--- BEGIN RECORDS FOR THIS EXERCISE ---

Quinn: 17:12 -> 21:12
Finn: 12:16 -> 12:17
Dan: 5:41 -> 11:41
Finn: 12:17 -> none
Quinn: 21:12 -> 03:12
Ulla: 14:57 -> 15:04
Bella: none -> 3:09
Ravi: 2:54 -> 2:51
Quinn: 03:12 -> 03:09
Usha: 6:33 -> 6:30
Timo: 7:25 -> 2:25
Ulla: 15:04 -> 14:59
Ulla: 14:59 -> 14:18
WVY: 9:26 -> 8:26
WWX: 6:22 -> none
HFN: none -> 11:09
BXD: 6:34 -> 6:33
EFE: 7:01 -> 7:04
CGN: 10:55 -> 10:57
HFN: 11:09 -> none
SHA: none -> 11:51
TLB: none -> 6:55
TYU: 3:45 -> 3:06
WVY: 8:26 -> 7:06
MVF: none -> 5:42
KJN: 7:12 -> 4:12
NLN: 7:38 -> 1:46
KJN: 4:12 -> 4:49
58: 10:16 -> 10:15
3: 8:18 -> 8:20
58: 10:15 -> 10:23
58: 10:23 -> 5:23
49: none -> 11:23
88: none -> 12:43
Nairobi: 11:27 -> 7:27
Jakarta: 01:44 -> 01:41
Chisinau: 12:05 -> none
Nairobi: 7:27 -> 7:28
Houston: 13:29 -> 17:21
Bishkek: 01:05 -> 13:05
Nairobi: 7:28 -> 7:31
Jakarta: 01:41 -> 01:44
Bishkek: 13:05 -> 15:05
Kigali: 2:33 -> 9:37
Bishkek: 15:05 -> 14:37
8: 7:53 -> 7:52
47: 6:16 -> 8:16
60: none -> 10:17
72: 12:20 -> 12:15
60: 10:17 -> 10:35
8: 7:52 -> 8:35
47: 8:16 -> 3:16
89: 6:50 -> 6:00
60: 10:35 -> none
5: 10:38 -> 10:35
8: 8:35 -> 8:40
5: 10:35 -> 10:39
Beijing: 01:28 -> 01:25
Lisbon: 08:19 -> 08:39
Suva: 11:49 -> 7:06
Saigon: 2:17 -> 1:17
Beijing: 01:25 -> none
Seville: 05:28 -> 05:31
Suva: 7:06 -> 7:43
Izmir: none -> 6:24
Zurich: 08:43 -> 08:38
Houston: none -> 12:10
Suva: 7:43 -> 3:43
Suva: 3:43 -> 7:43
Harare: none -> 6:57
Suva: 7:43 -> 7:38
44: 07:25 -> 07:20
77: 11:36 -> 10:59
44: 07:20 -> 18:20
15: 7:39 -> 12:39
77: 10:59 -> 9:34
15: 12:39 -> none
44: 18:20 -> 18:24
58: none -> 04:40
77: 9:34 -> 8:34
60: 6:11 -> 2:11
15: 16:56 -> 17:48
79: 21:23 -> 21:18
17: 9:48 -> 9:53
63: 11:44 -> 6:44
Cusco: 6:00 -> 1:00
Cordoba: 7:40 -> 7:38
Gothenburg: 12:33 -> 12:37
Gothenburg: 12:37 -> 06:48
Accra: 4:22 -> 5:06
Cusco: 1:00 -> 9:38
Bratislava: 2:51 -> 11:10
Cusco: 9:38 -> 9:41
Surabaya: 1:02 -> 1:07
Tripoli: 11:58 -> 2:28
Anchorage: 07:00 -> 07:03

--- END RECORDS FOR THIS EXERCISE ---

Copy the items from the first line through the line containing "Harare: none -> 6:57", substituting "Quincy" for "Quinn" and changing nothing else.

* RESULT
Quincy: 17:12 -> 21:12
Finn: 12:16 -> 12:17
Dan: 5:41 -> 11:41
Finn: 12:17 -> none
Quincy: 21:12 -> 03:12
Ulla: 14:57 -> 15:04
Bella: none -> 3:09
Ravi: 2:54 -> 2:51
Quincy: 03:12 -> 03:09
Usha: 6:33 -> 6:30
Timo: 7:25 -> 2:25
Ulla: 15:04 -> 14:59
Ulla: 14:59 -> 14:18
WVY: 9:26 -> 8:26
WWX: 6:22 -> none
HFN: none -> 11:09
BXD: 6:34 -> 6:33
EFE: 7:01 -> 7:04
CGN: 10:55 -> 10:57
HFN: 11:09 -> none
SHA: none -> 11:51
TLB: none -> 6:55
TYU: 3:45 -> 3:06
WVY: 8:26 -> 7:06
MVF: none -> 5:42
KJN: 7:12 -> 4:12
NLN: 7:38 -> 1:46
KJN: 4:12 -> 4:49
58: 10:16 -> 10:15
3: 8:18 -> 8:20
58: 10:15 -> 10:23
58: 10:23 -> 5:23
49: none -> 11:23
88: none -> 12:43
Nairobi: 11:27 -> 7:27
Jakarta: 01:44 -> 01:41
Chisinau: 12:05 -> none
Nairobi: 7:27 -> 7:28
Houston: 13:29 -> 17:21
Bishkek: 01:05 -> 13:05
Nairobi: 7:28 -> 7:31
Jakarta: 01:41 -> 01:44
Bishkek: 13:05 -> 15:05
Kigali: 2:33 -> 9:37
Bishkek: 15:05 -> 14:37
8: 7:53 -> 7:52
47: 6:16 -> 8:16
60: none -> 10:17
72: 12:20 -> 12:15
60: 10:17 -> 10:35
8: 7:52 -> 8:35
47: 8:16 -> 3:16
89: 6:50 -> 6:00
60: 10:35 -> none
5: 10:38 -> 10:35
8: 8:35 -> 8:40
5: 10:35 -> 10:39
Beijing: 01:28 -> 01:25
Lisbon: 08:19 -> 08:39
Suva: 11:49 -> 7:06
Saigon: 2:17 -> 1:17
Beijing: 01:25 -> none
Seville: 05:28 -> 05:31
Suva: 7:06 -> 7:43
Izmir: none -> 6:24
Zurich: 08:43 -> 08:38
Houston: none -> 12:10
Suva: 7:43 -> 3:43
Suva: 3:43 -> 7:43
Harare: none -> 6:57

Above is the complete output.